*** Opening of Material provided ***
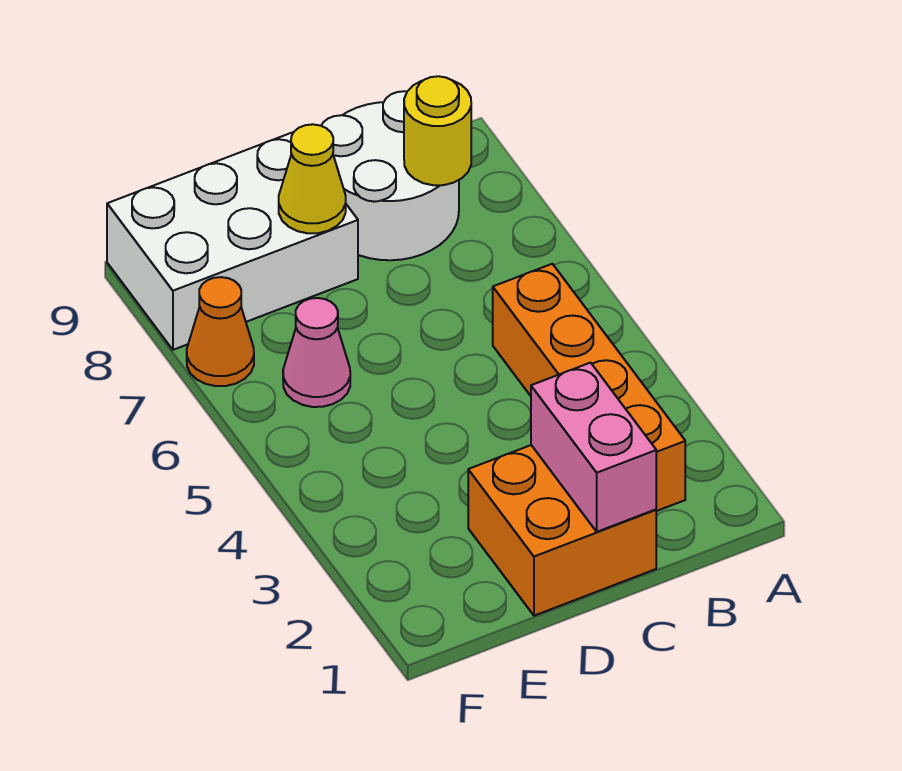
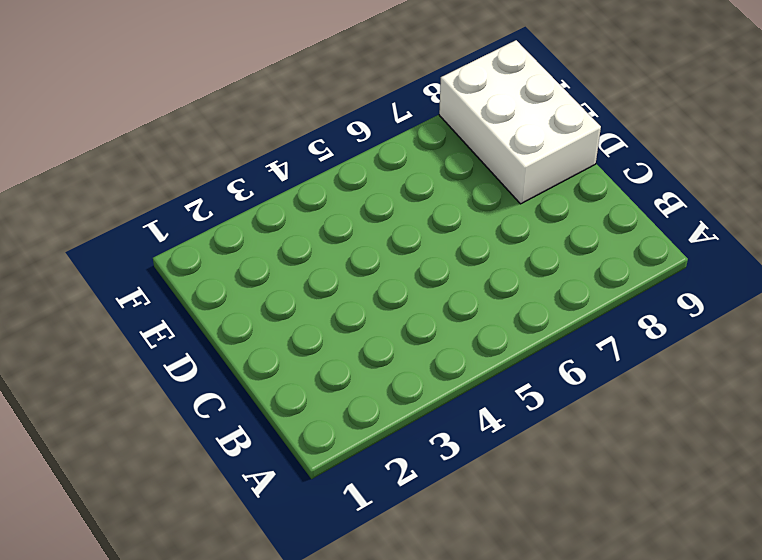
none -> orange brick B2:B5 level 1
none -> white round brick B8:C9 level 1

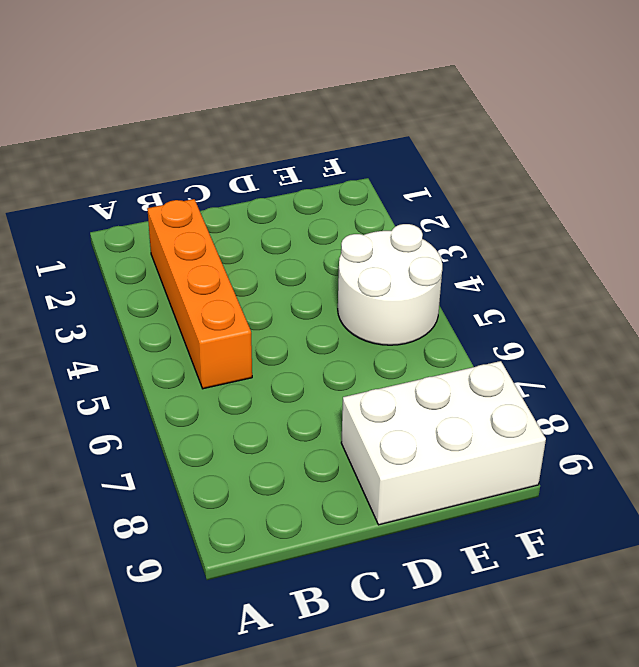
white round brick E4:F5 level 1 -> white round brick B8:C9 level 1
none -> orange brick C1:D2 level 1
none -> pink cone E6 level 1

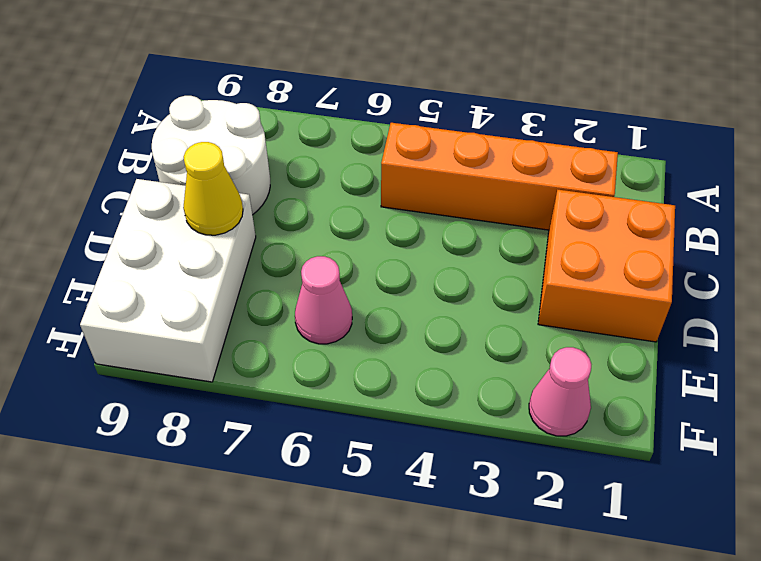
pink cone F2 level 1 -> none
none -> orange cone F7 level 1
none -> yellow round brick B8 level 2

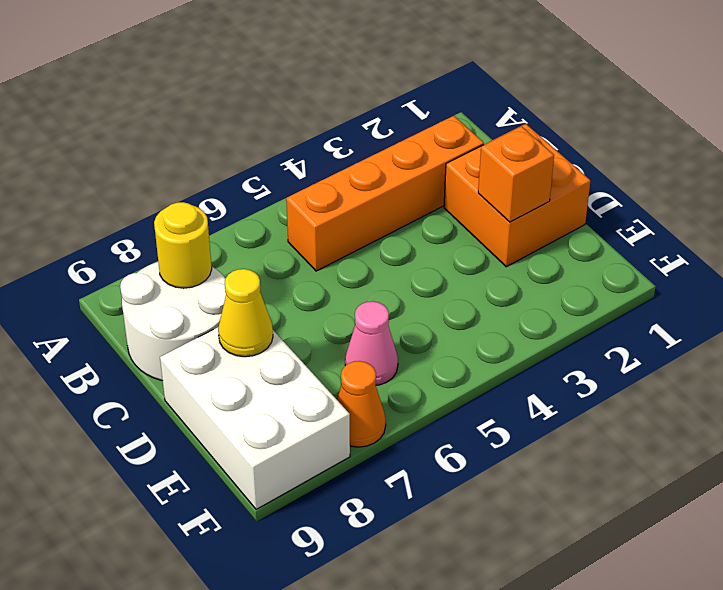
orange brick D2 level 2 -> none
none -> pink brick C1:C2 level 2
*** Close of Material provided ***
Your goal: The records above need to be printed in full and exactly, without any of the pictures.

Reply to the exercise:
none -> orange brick B2:B5 level 1
none -> white round brick B8:C9 level 1

white round brick E4:F5 level 1 -> white round brick B8:C9 level 1
none -> orange brick C1:D2 level 1
none -> pink cone E6 level 1

pink cone F2 level 1 -> none
none -> orange cone F7 level 1
none -> yellow round brick B8 level 2

orange brick D2 level 2 -> none
none -> pink brick C1:C2 level 2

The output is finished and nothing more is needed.